_TASK TO CARRY OUT_:
Leaving out every picture, quote the data below exactly as it appears.

Object class coordinate lists
- - - -

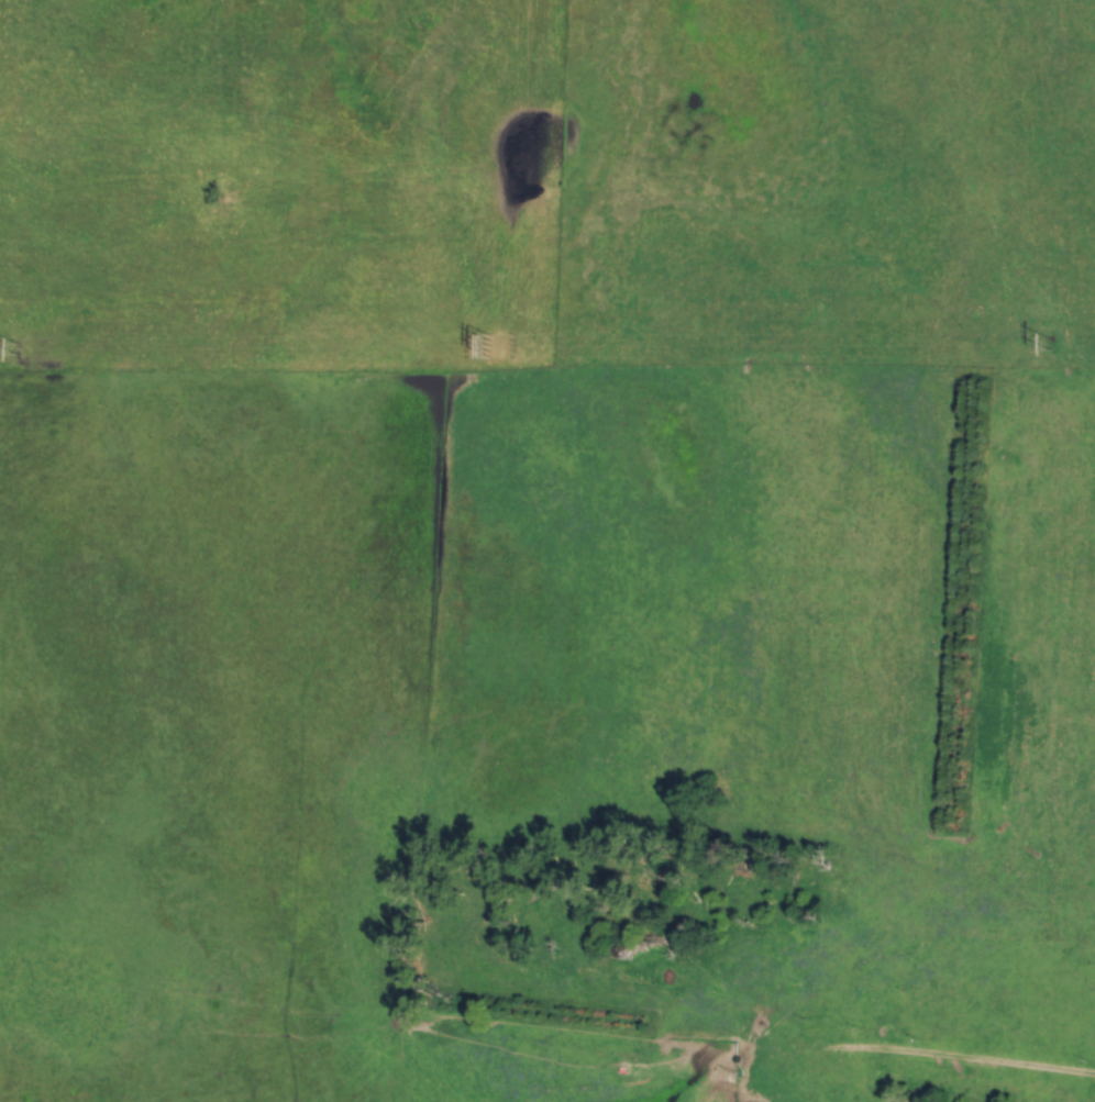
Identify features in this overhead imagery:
power tower: (1049, 344)
power tower: (489, 347)
power tower: (16, 350)
road: (924, 1058)

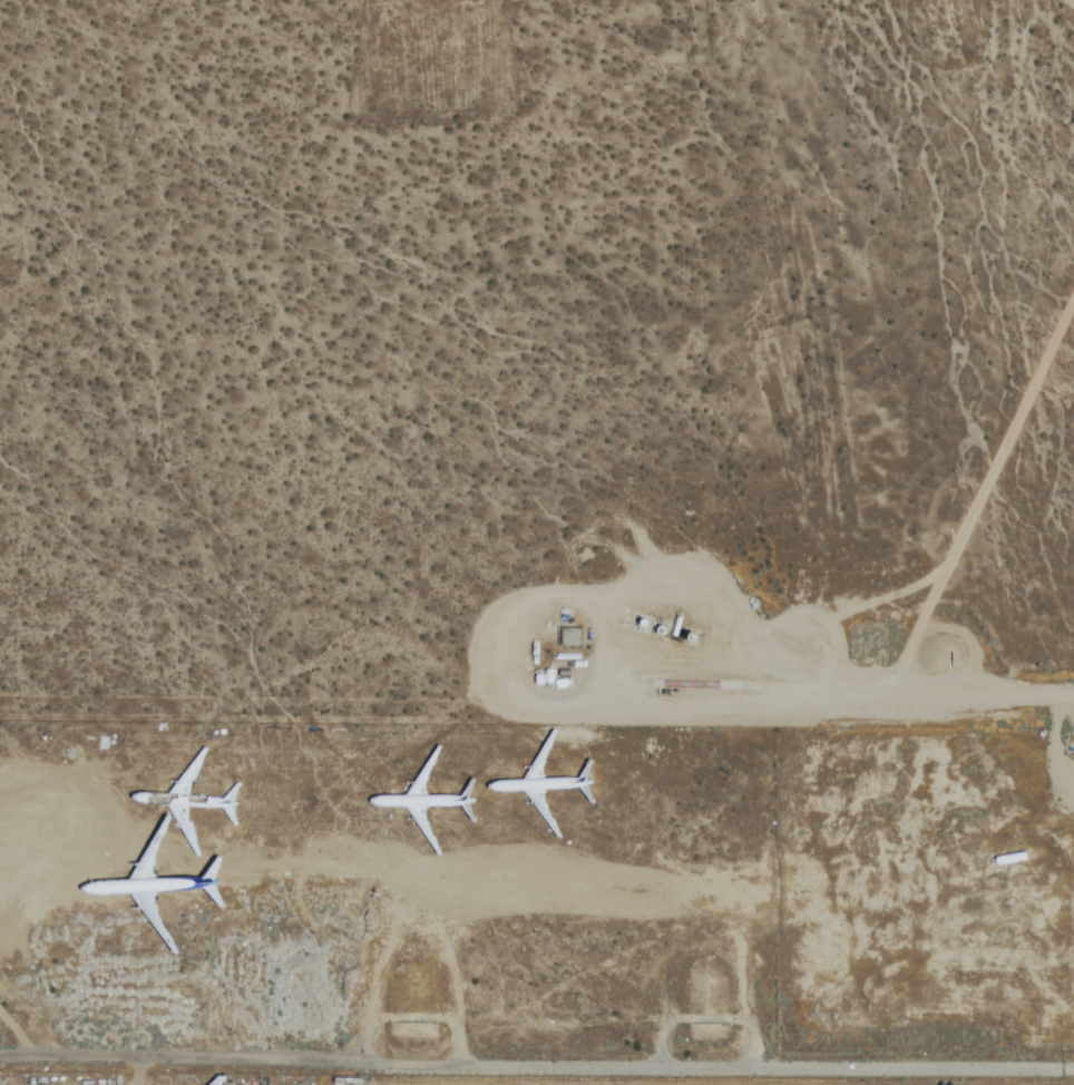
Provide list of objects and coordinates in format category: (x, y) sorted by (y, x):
airport: (537, 542)
building: (569, 637)
road: (813, 700)
building: (801, 1006)
road: (408, 1018)
road: (708, 1020)
road: (184, 1029)
road: (188, 1065)
road: (725, 1070)
airport apron: (333, 1081)

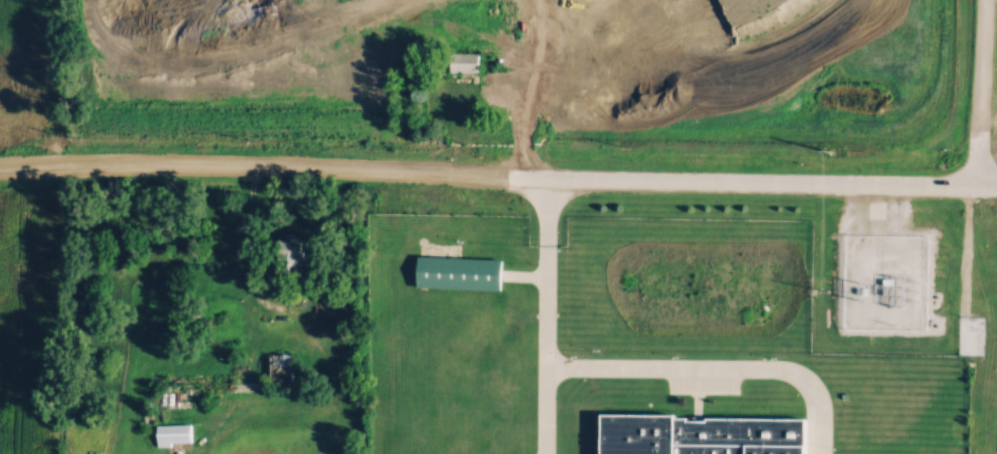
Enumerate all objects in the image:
building: (481, 61)
building: (524, 76)
road: (980, 91)
road: (253, 167)
road: (751, 177)
road: (250, 250)
road: (544, 268)
building: (459, 271)
power substation: (884, 279)
building: (478, 306)
building: (418, 319)
building: (419, 348)
building: (282, 366)
road: (714, 367)
road: (544, 409)
building: (175, 432)
building: (701, 434)

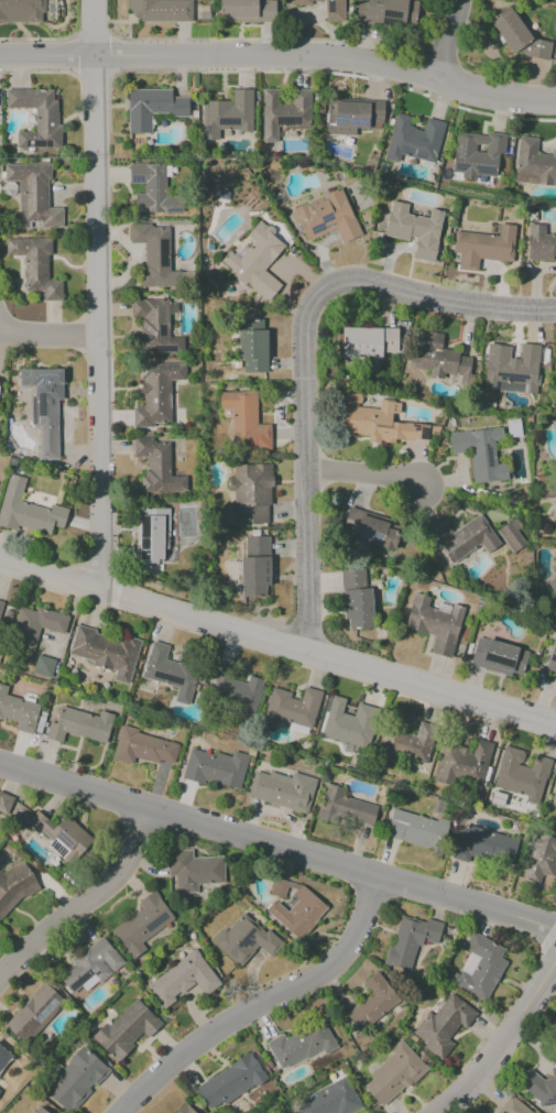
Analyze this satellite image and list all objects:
building: (326, 8)
rooftop solar panel: (330, 8)
building: (159, 10)
building: (21, 11)
building: (246, 11)
building: (387, 12)
rooftop solar panel: (388, 14)
rooftop solar panel: (386, 23)
building: (517, 36)
road: (448, 40)
road: (280, 59)
building: (151, 108)
building: (283, 112)
building: (227, 114)
building: (352, 116)
building: (36, 117)
rooftop solar panel: (338, 118)
rooftop solar panel: (287, 119)
rooftop solar panel: (356, 121)
building: (413, 139)
building: (477, 154)
building: (533, 164)
rooftop solar panel: (459, 166)
rooftop solar panel: (484, 170)
rooftop solar panel: (135, 179)
building: (152, 189)
building: (33, 195)
rooftop solar panel: (172, 210)
rooftop solar panel: (324, 216)
building: (325, 217)
rooftop solar panel: (315, 228)
building: (415, 229)
building: (540, 243)
building: (483, 247)
building: (156, 256)
building: (256, 261)
building: (35, 266)
road: (97, 293)
building: (154, 326)
rooftop solar panel: (161, 330)
road: (48, 333)
building: (367, 342)
building: (252, 345)
rooftop solar panel: (161, 350)
road: (302, 350)
building: (443, 360)
building: (510, 369)
rooftop solar panel: (510, 376)
rooftop solar panel: (495, 387)
rooftop solar panel: (524, 387)
building: (156, 393)
rooftop solar panel: (39, 405)
building: (44, 406)
building: (245, 420)
building: (377, 421)
rooftop solar panel: (513, 428)
building: (480, 453)
building: (157, 467)
road: (365, 477)
building: (250, 493)
building: (27, 510)
rooftop solar panel: (142, 529)
building: (371, 529)
building: (152, 535)
rooftop solar panel: (366, 536)
building: (511, 536)
building: (464, 538)
rooftop solar panel: (142, 544)
rooftop solar panel: (142, 552)
building: (254, 568)
building: (553, 568)
building: (553, 584)
building: (355, 598)
building: (0, 602)
building: (434, 623)
building: (35, 626)
road: (277, 645)
building: (105, 652)
building: (498, 657)
building: (552, 658)
rooftop solar panel: (500, 659)
rooftop solar panel: (552, 659)
building: (43, 666)
building: (170, 673)
rooftop solar panel: (168, 679)
building: (233, 689)
building: (291, 709)
building: (18, 711)
building: (348, 723)
building: (79, 725)
building: (406, 744)
building: (143, 748)
building: (462, 764)
building: (215, 768)
building: (521, 774)
building: (282, 790)
building: (554, 794)
building: (4, 804)
building: (343, 807)
building: (416, 829)
building: (60, 836)
building: (485, 846)
road: (278, 848)
building: (539, 858)
building: (193, 870)
building: (16, 886)
building: (293, 908)
road: (82, 911)
rooftop solar panel: (155, 921)
building: (142, 924)
building: (244, 939)
rooftop solar panel: (245, 940)
building: (410, 940)
building: (91, 965)
building: (479, 967)
rooftop solar panel: (79, 979)
building: (182, 980)
road: (267, 1001)
building: (372, 1002)
building: (33, 1013)
building: (442, 1025)
building: (126, 1029)
road: (501, 1038)
building: (300, 1045)
building: (3, 1056)
building: (393, 1074)
building: (75, 1080)
building: (229, 1082)
building: (540, 1087)
building: (329, 1100)
building: (512, 1107)
building: (183, 1109)
building: (37, 1110)

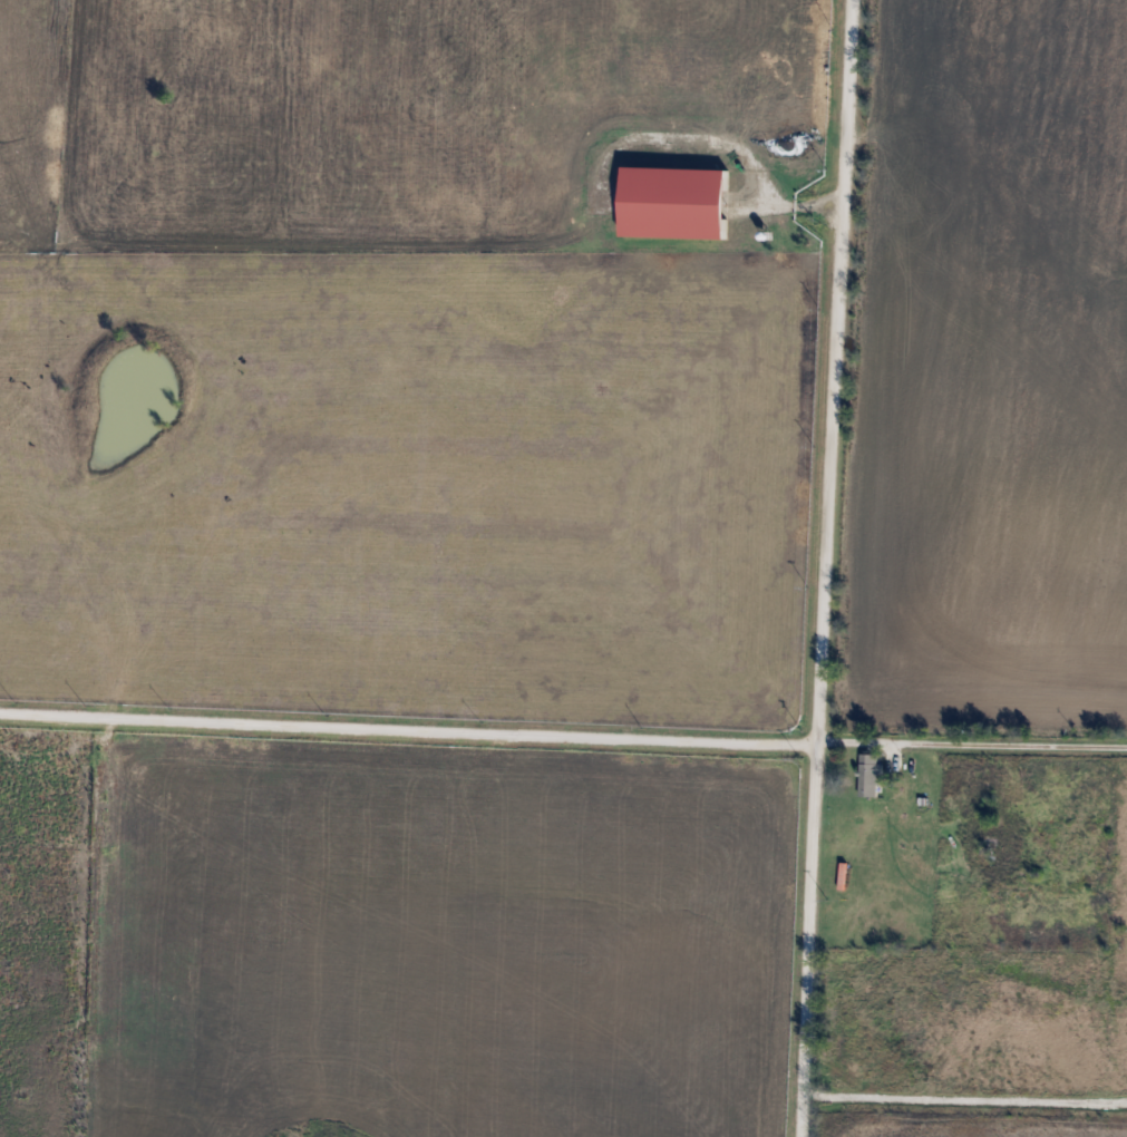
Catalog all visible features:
building: (750, 239)
road: (823, 568)
road: (407, 727)
road: (970, 744)
building: (866, 775)
building: (896, 797)
building: (984, 848)
road: (962, 1097)

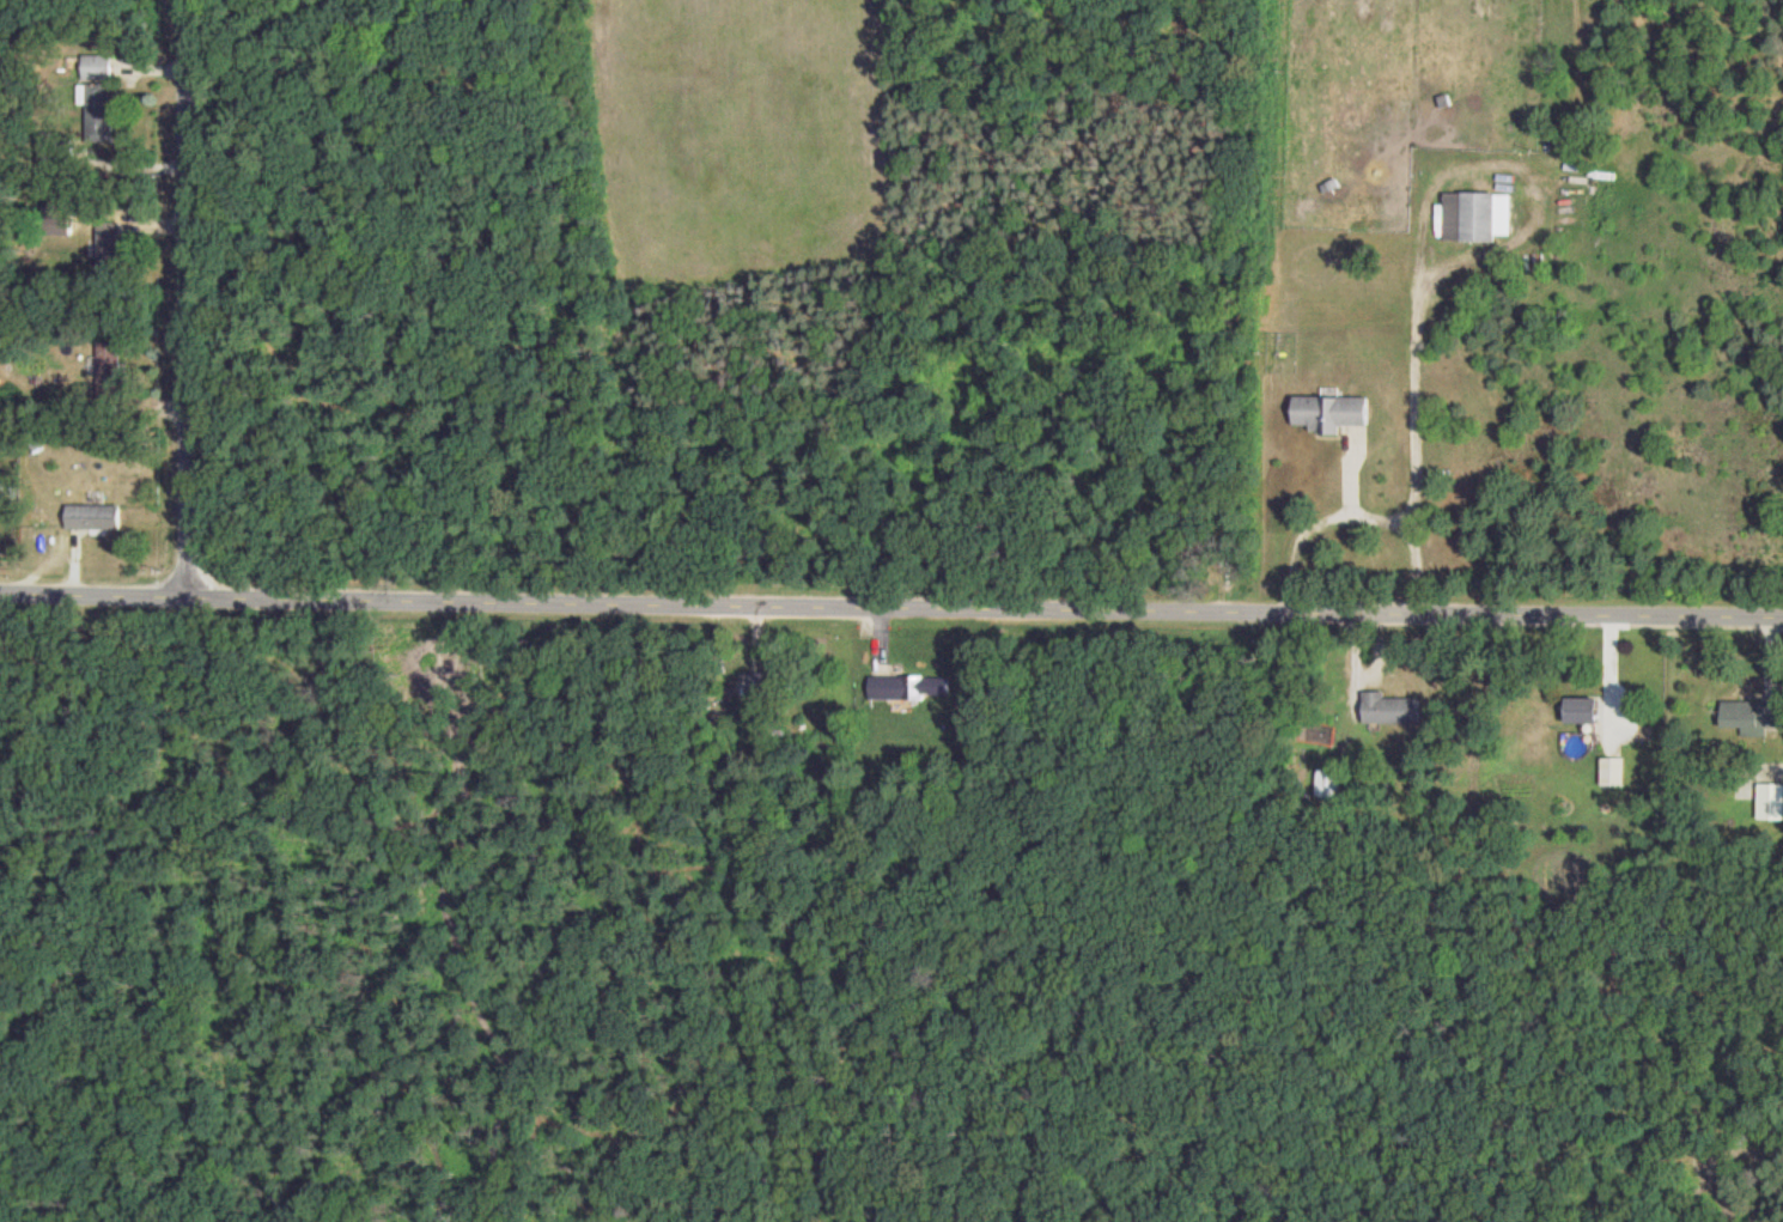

- - - -

_YOUR SOLUTION_:
Identify features in this overhead imagery:
power tower: (1049, 344)
power tower: (489, 347)
power tower: (16, 350)
road: (924, 1058)

Provide list of objects and coordinates in format category: (x, y) sorted by (y, x):
airport: (537, 542)
building: (569, 637)
road: (813, 700)
building: (801, 1006)
road: (408, 1018)
road: (708, 1020)
road: (184, 1029)
road: (188, 1065)
road: (725, 1070)
airport apron: (333, 1081)

Enumerate all objects in the image:
building: (481, 61)
building: (524, 76)
road: (980, 91)
road: (253, 167)
road: (751, 177)
road: (250, 250)
road: (544, 268)
building: (459, 271)
power substation: (884, 279)
building: (478, 306)
building: (418, 319)
building: (419, 348)
building: (282, 366)
road: (714, 367)
road: (544, 409)
building: (175, 432)
building: (701, 434)

Analyze this satellite image and list all objects:
building: (326, 8)
rooftop solar panel: (330, 8)
building: (159, 10)
building: (21, 11)
building: (246, 11)
building: (387, 12)
rooftop solar panel: (388, 14)
rooftop solar panel: (386, 23)
building: (517, 36)
road: (448, 40)
road: (280, 59)
building: (151, 108)
building: (283, 112)
building: (227, 114)
building: (352, 116)
building: (36, 117)
rooftop solar panel: (338, 118)
rooftop solar panel: (287, 119)
rooftop solar panel: (356, 121)
building: (413, 139)
building: (477, 154)
building: (533, 164)
rooftop solar panel: (459, 166)
rooftop solar panel: (484, 170)
rooftop solar panel: (135, 179)
building: (152, 189)
building: (33, 195)
rooftop solar panel: (172, 210)
rooftop solar panel: (324, 216)
building: (325, 217)
rooftop solar panel: (315, 228)
building: (415, 229)
building: (540, 243)
building: (483, 247)
building: (156, 256)
building: (256, 261)
building: (35, 266)
road: (97, 293)
building: (154, 326)
rooftop solar panel: (161, 330)
road: (48, 333)
building: (367, 342)
building: (252, 345)
rooftop solar panel: (161, 350)
road: (302, 350)
building: (443, 360)
building: (510, 369)
rooftop solar panel: (510, 376)
rooftop solar panel: (495, 387)
rooftop solar panel: (524, 387)
building: (156, 393)
rooftop solar panel: (39, 405)
building: (44, 406)
building: (245, 420)
building: (377, 421)
rooftop solar panel: (513, 428)
building: (480, 453)
building: (157, 467)
road: (365, 477)
building: (250, 493)
building: (27, 510)
rooftop solar panel: (142, 529)
building: (371, 529)
building: (152, 535)
rooftop solar panel: (366, 536)
building: (511, 536)
building: (464, 538)
rooftop solar panel: (142, 544)
rooftop solar panel: (142, 552)
building: (254, 568)
building: (553, 568)
building: (553, 584)
building: (355, 598)
building: (0, 602)
building: (434, 623)
building: (35, 626)
road: (277, 645)
building: (105, 652)
building: (498, 657)
building: (552, 658)
rooftop solar panel: (500, 659)
rooftop solar panel: (552, 659)
building: (43, 666)
building: (170, 673)
rooftop solar panel: (168, 679)
building: (233, 689)
building: (291, 709)
building: (18, 711)
building: (348, 723)
building: (79, 725)
building: (406, 744)
building: (143, 748)
building: (462, 764)
building: (215, 768)
building: (521, 774)
building: (282, 790)
building: (554, 794)
building: (4, 804)
building: (343, 807)
building: (416, 829)
building: (60, 836)
building: (485, 846)
road: (278, 848)
building: (539, 858)
building: (193, 870)
building: (16, 886)
building: (293, 908)
road: (82, 911)
rooftop solar panel: (155, 921)
building: (142, 924)
building: (244, 939)
rooftop solar panel: (245, 940)
building: (410, 940)
building: (91, 965)
building: (479, 967)
rooftop solar panel: (79, 979)
building: (182, 980)
road: (267, 1001)
building: (372, 1002)
building: (33, 1013)
building: (442, 1025)
building: (126, 1029)
road: (501, 1038)
building: (300, 1045)
building: (3, 1056)
building: (393, 1074)
building: (75, 1080)
building: (229, 1082)
building: (540, 1087)
building: (329, 1100)
building: (512, 1107)
building: (183, 1109)
building: (37, 1110)

Catalog all visible features:
building: (750, 239)
road: (823, 568)
road: (407, 727)
road: (970, 744)
building: (866, 775)
building: (896, 797)
building: (984, 848)
road: (962, 1097)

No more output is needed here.